Your assignment — Leaving out any pictures, print the entries that follow exactly as they stand.

═══ Records for the task ═══

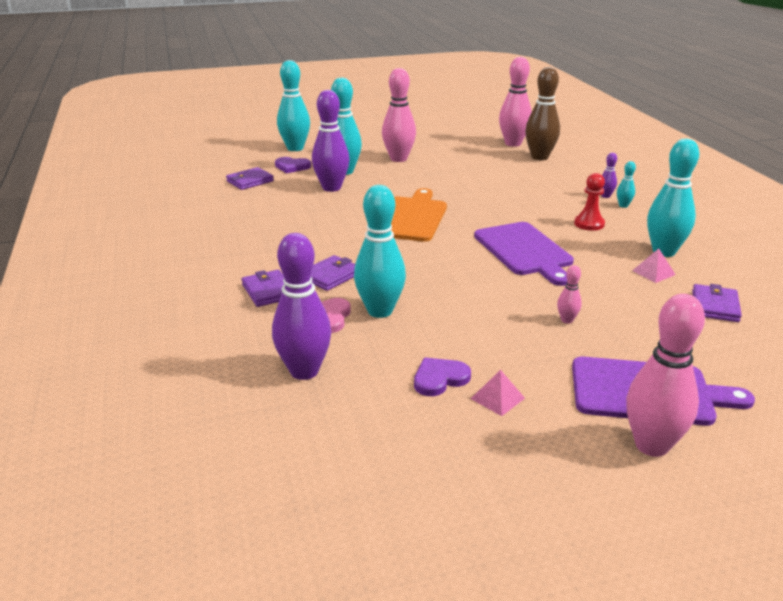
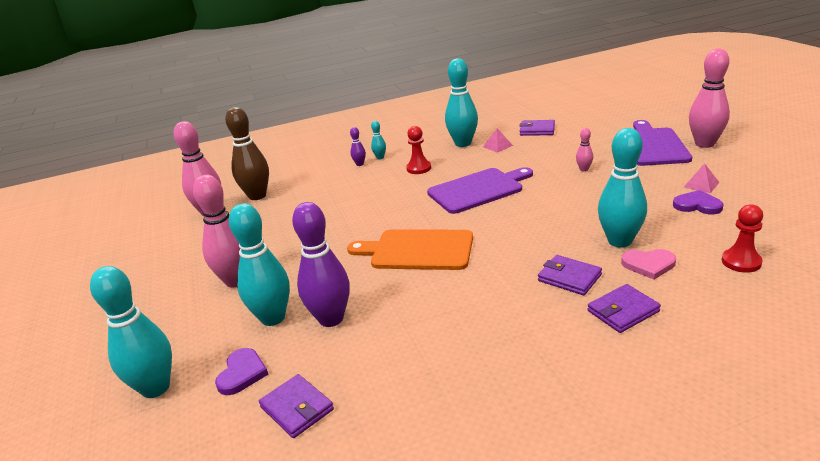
camera: 90 degrees left, 0 degrees up
(304, 371) = (741, 262): purple bowling pin -> red pawn
(439, 379) = (697, 205): purple heart -> purple heart turned 150 degrees clockwise

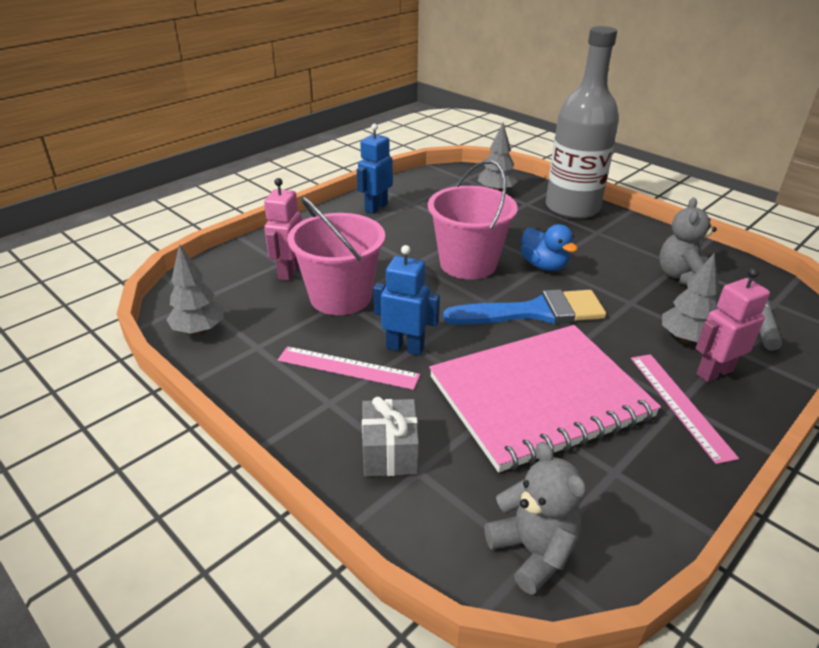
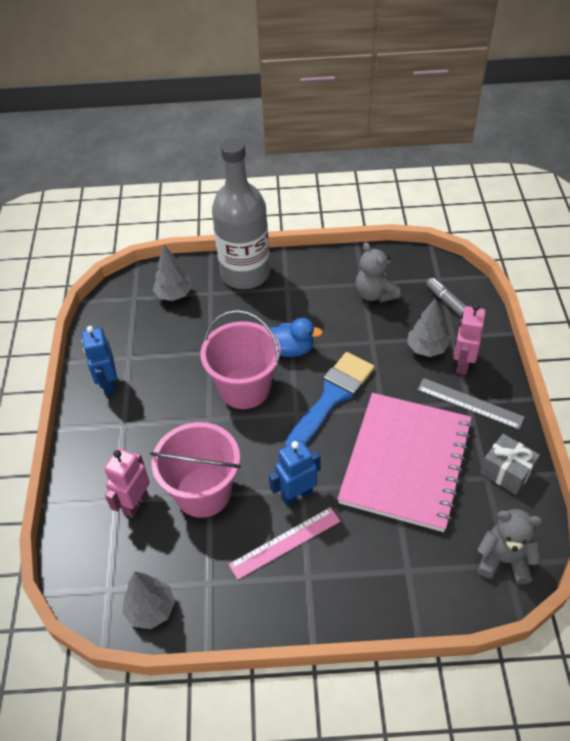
camera: 45 degrees left, 15 degrees up
(288, 272) = (135, 503): pink robot -> pink robot turned 60 degrees clockwise
(390, 452) = (381, 574): grey gift -> grey gift (506, 471)
(680, 404) = (470, 403): pink ruler -> grey ruler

═══

Output —
camera: 90 degrees left, 0 degrees up
(304, 371) = (741, 262): purple bowling pin -> red pawn
(439, 379) = (697, 205): purple heart -> purple heart turned 150 degrees clockwise

camera: 45 degrees left, 15 degrees up
(288, 272) = (135, 503): pink robot -> pink robot turned 60 degrees clockwise
(390, 452) = (381, 574): grey gift -> grey gift (506, 471)
(680, 404) = (470, 403): pink ruler -> grey ruler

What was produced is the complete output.